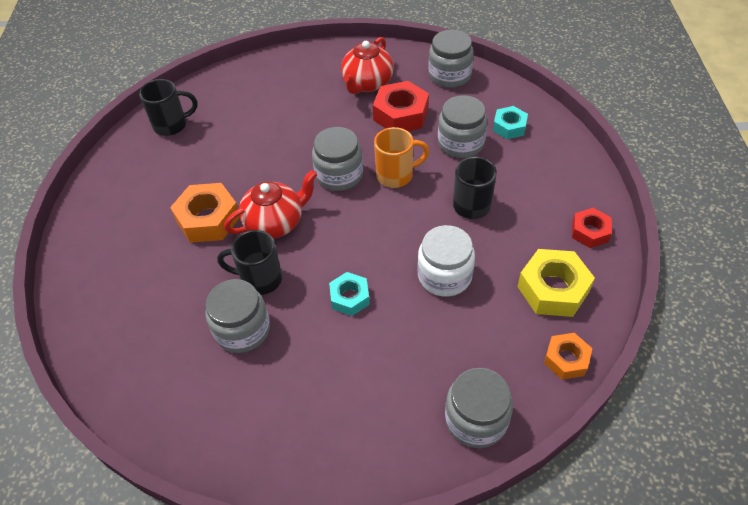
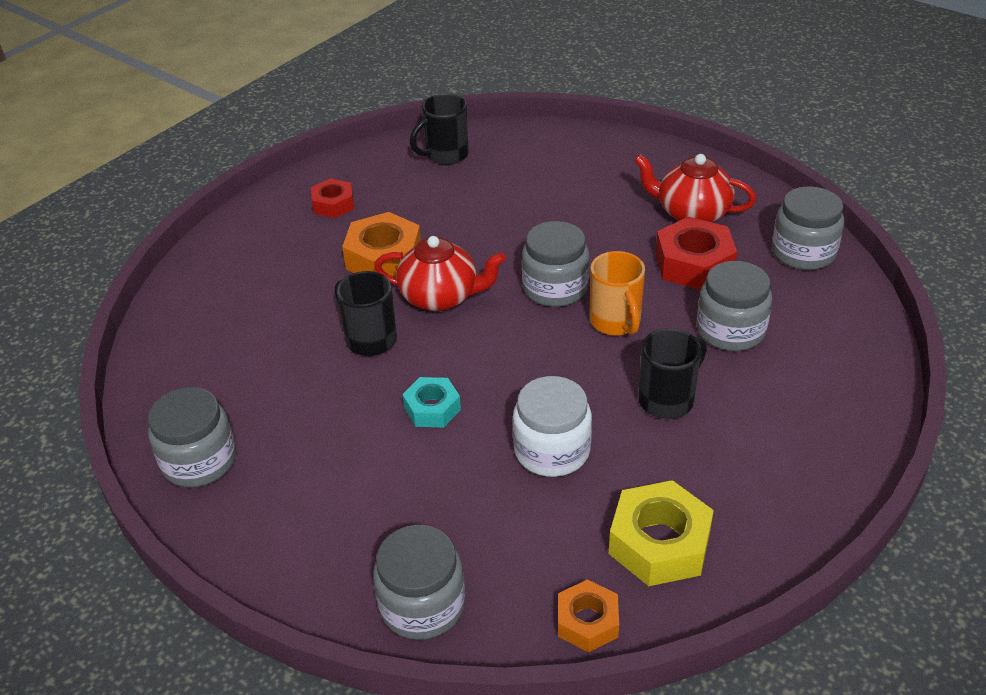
camera: 40 degrees right, 10 degrees down
(172, 125) = (445, 155): black mug -> black mug turned 120 degrees clockwise
(242, 329) = (305, 373): grey jar -> grey jar (199, 461)
(367, 83) = (691, 213): red teapot -> red teapot turned 45 degrees clockwise
(396, 175) = (615, 322): orange mug -> orange mug turned 45 degrees clockwise
(509, 127) = (814, 345): turquoise nut -> none
(590, 232) = (780, 515): red nut -> red nut (333, 204)

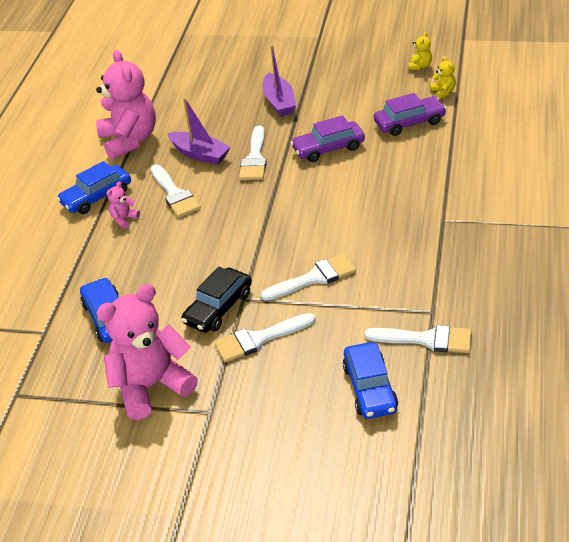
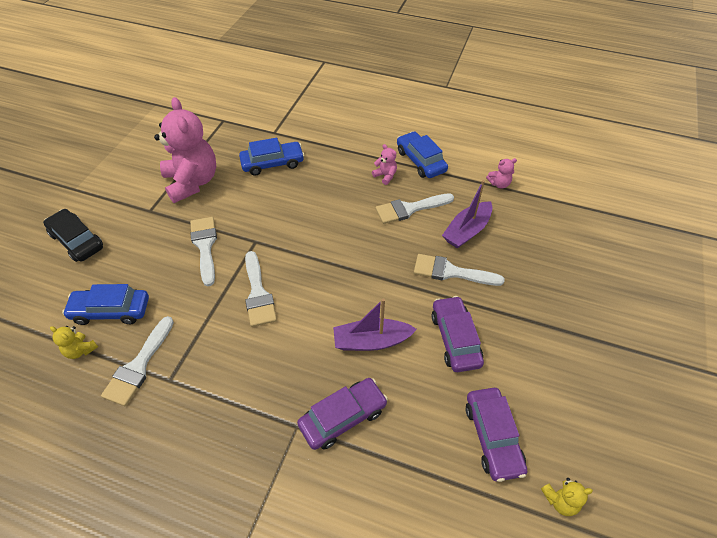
camera: 95 degrees right, 10 degrees up
(129, 140) = (499, 184): pink teddy bear -> pink teddy bear, size x0.41
(218, 308) = (252, 225): black car -> black car (77, 241)
(279, 102) = (553, 306): purple boat -> purple boat (371, 341)
(420, 66) = (631, 486): yellow teddy bear -> yellow teddy bear (80, 350)
(424, 197) = (343, 417): none -> purple car

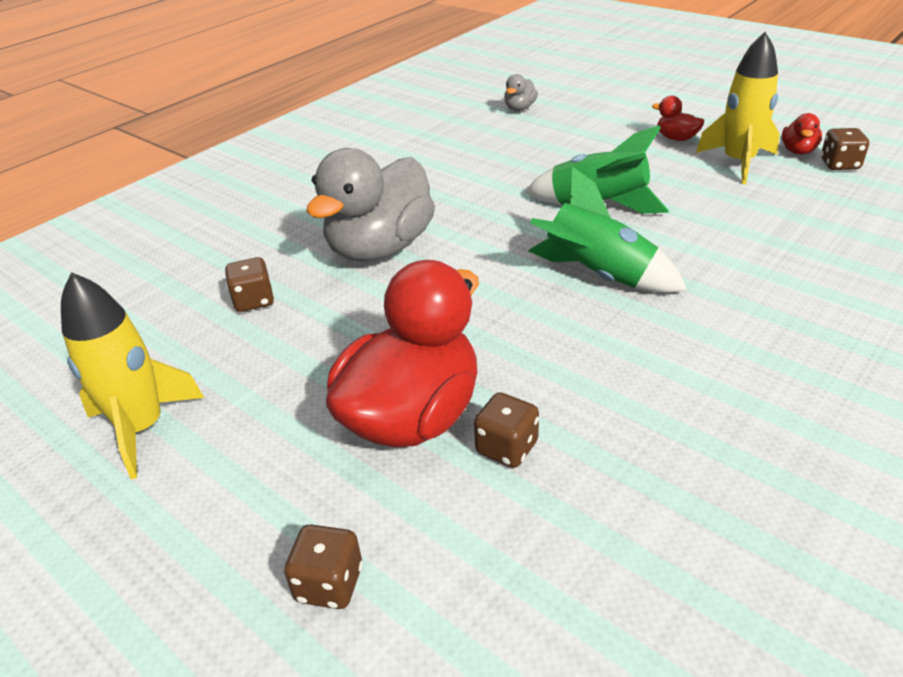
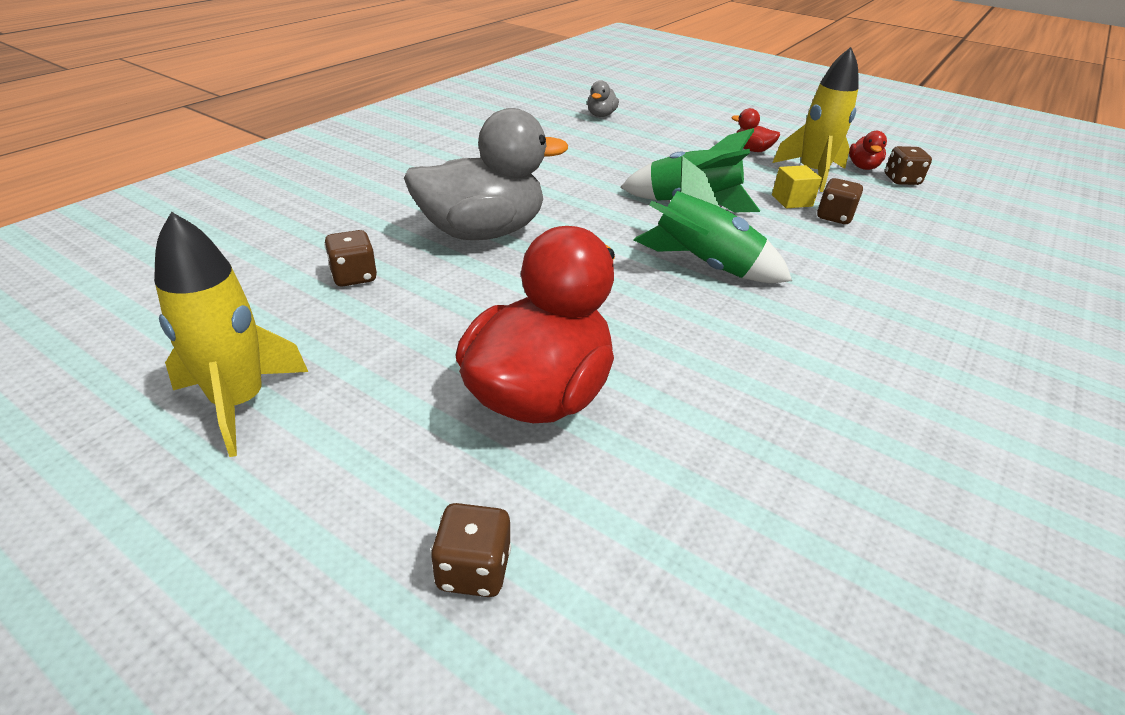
camera: 10 degrees left, 0 degrees up
(380, 248) = (482, 232): grey duck -> grey duck turned 135 degrees counterclockwise
(507, 448) = (643, 426): brown dice -> brown dice (834, 217)
(708, 196) = (792, 201): none -> yellow cube

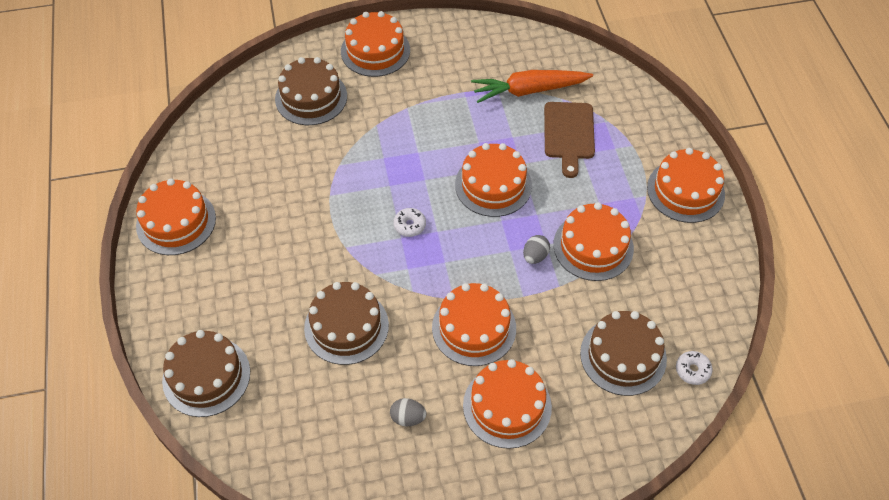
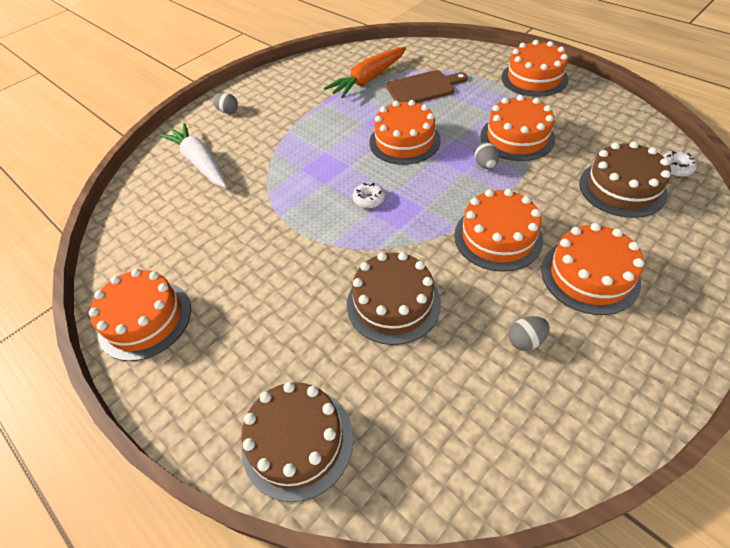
camera: 30 degrees left, 5 degrees down
(311, 97) = (200, 163): brown cake -> white carrot
(375, 50) = (228, 111): orange cake -> grey egg
(569, 134) = (423, 88): brown cutting board -> brown cutting board turned 75 degrees counterclockwise

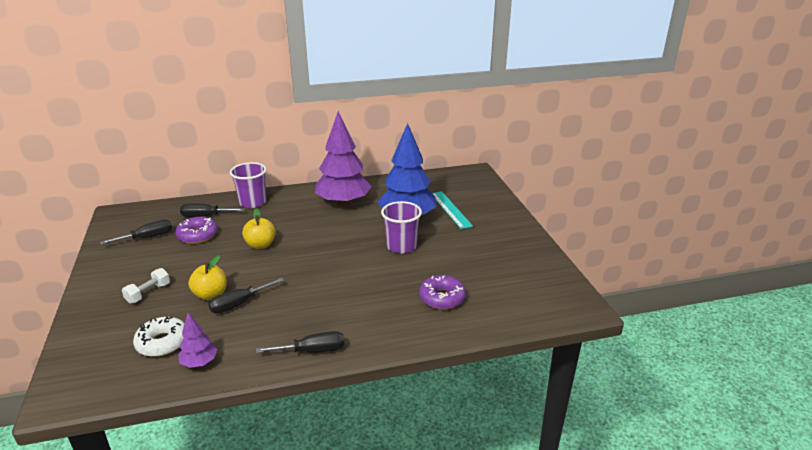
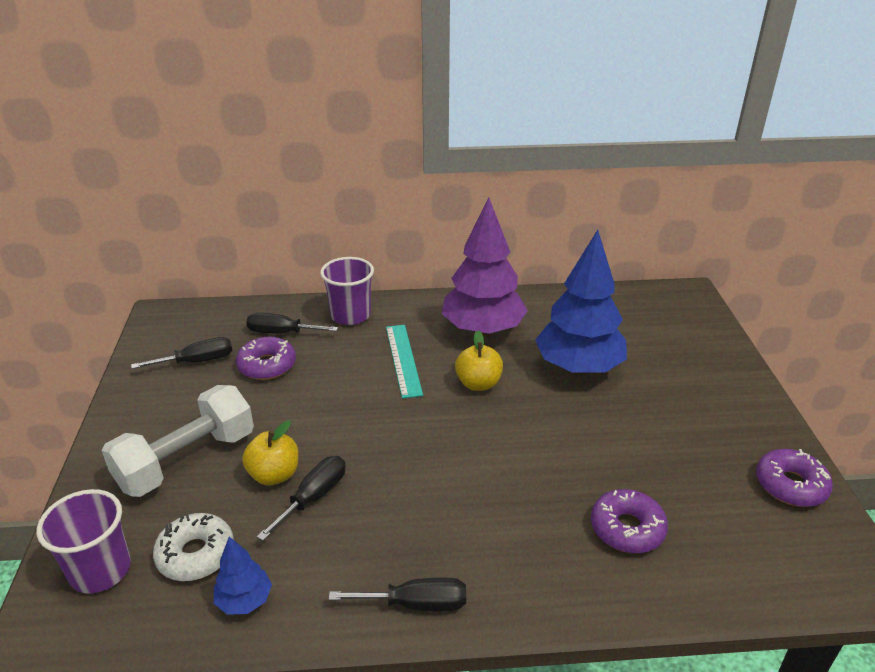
camera: 10 degrees right, 5 degrees up
(148, 293) = (187, 460): white dumbbell -> white dumbbell, size x2.12
(199, 362) = (244, 600): purple tree -> blue tree
(239, 304) = (313, 497): black screwdriver -> black screwdriver turned 150 degrees clockwise
(260, 245) = (355, 393): yellow apple -> yellow apple (478, 384)
(401, 246) = (566, 419): purple cup -> purple cup (100, 570)
(450, 209) = (647, 359): turquoise ruler -> turquoise ruler (403, 360)
(539, 266) = (790, 485): none -> purple donut

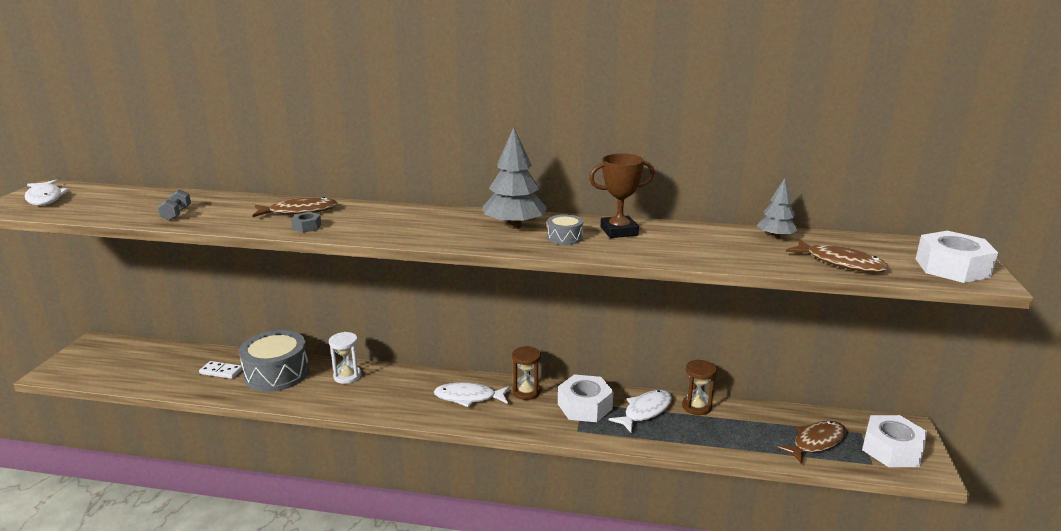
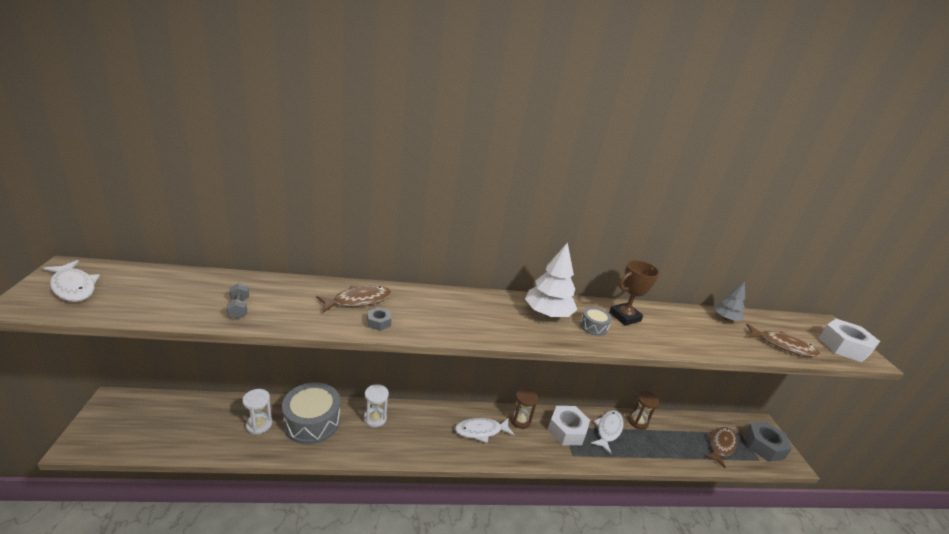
camera: 20 degrees left, 5 degrees up
(221, 371) = (259, 425): white domino -> white hourglass
(514, 226) = (547, 313): grey tree -> white tree
(891, 449) = (763, 446): white nut -> grey nut

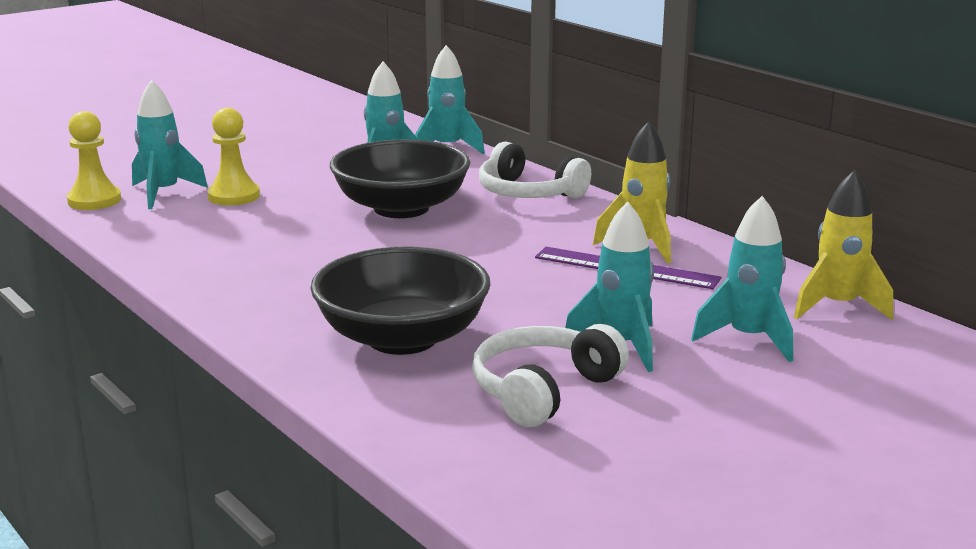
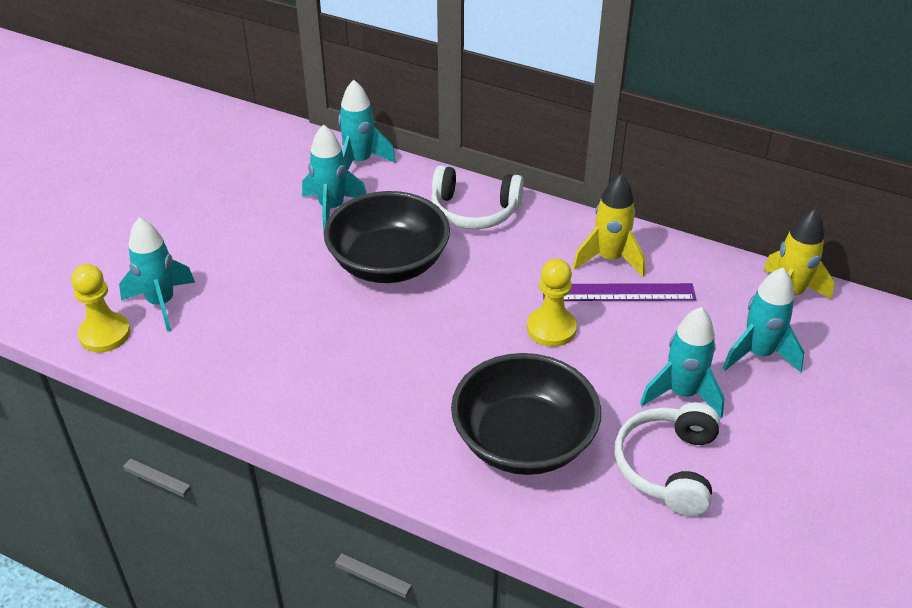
camera: 25 degrees left, 20 degrees up
(234, 196) = (230, 288): yellow pawn -> yellow pawn (551, 328)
***
Problem to work on
Copy only this from above: the line containing "(396, 175) = (615, 322): orange", the line containing "(129, 140) = (499, 184): pink", and all lines between, printed exactly. Leave out the pictures.

Written solution
(396, 175) = (615, 322): orange mug -> orange mug turned 45 degrees clockwise
(509, 127) = (814, 345): turquoise nut -> none
(590, 232) = (780, 515): red nut -> red nut (333, 204)

camera: 95 degrees right, 10 degrees up
(129, 140) = (499, 184): pink teddy bear -> pink teddy bear, size x0.41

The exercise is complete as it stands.